> _Task directions_: Would you please copy the entries exactly, leaving every picture aside?

> _Given data_:
━━━━━━━━━━━━━━━━
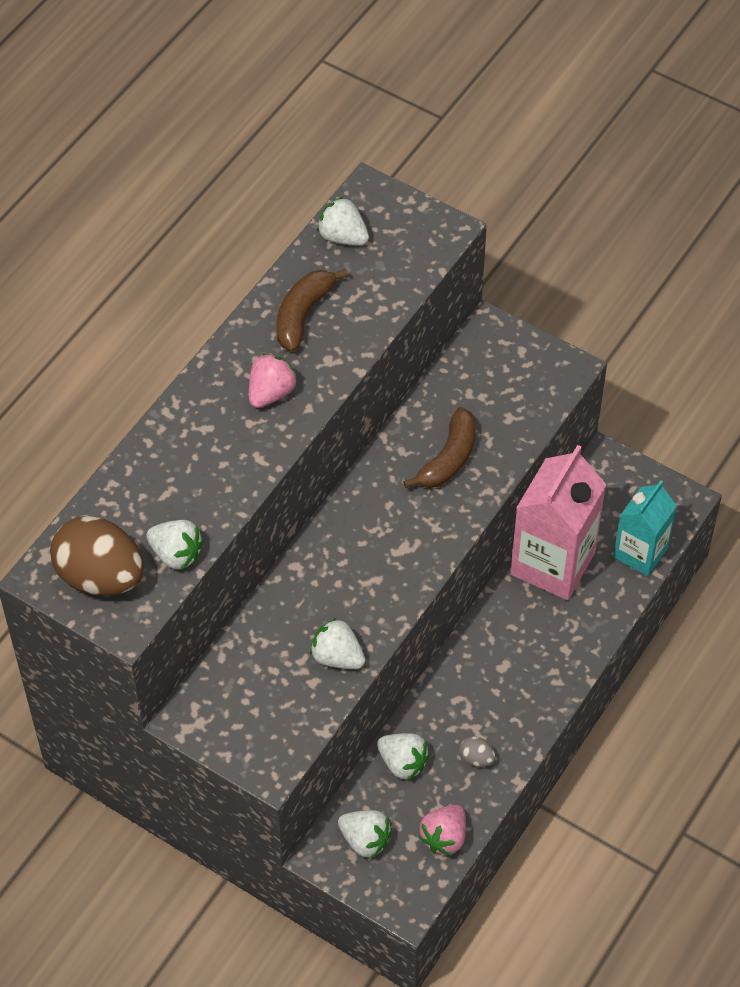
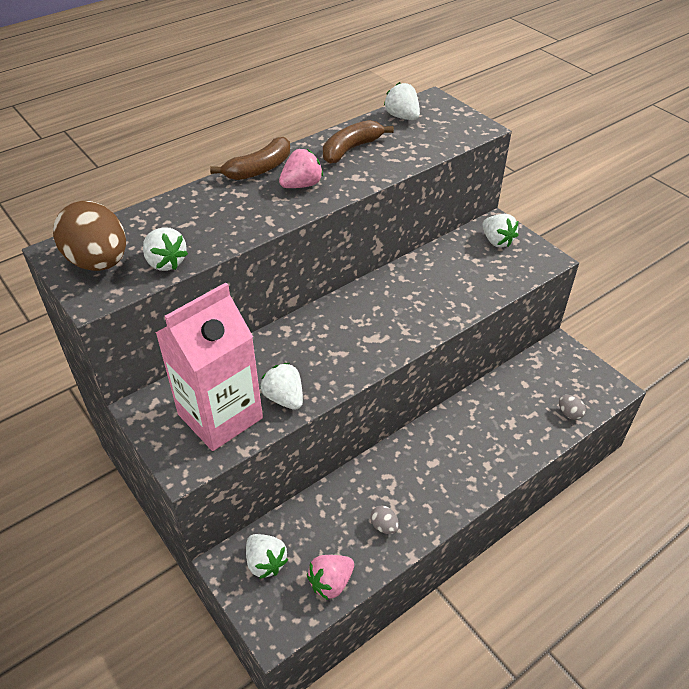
camera: 20 degrees right, 10 degrees down
(403, 763) = (323, 511): white strawberry -> white strawberry (497, 241)
(448, 459) = (434, 290): brown banana -> brown banana (259, 169)
(552, 563) = (497, 402): pink carton -> pink carton (220, 416)
(640, 552) = (569, 413): turquoise carton -> grey egg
━━━━━━━━━━━━━━━━
> _Written solution_:
camera: 20 degrees right, 10 degrees down
(403, 763) = (323, 511): white strawberry -> white strawberry (497, 241)
(448, 459) = (434, 290): brown banana -> brown banana (259, 169)
(552, 563) = (497, 402): pink carton -> pink carton (220, 416)
(640, 552) = (569, 413): turquoise carton -> grey egg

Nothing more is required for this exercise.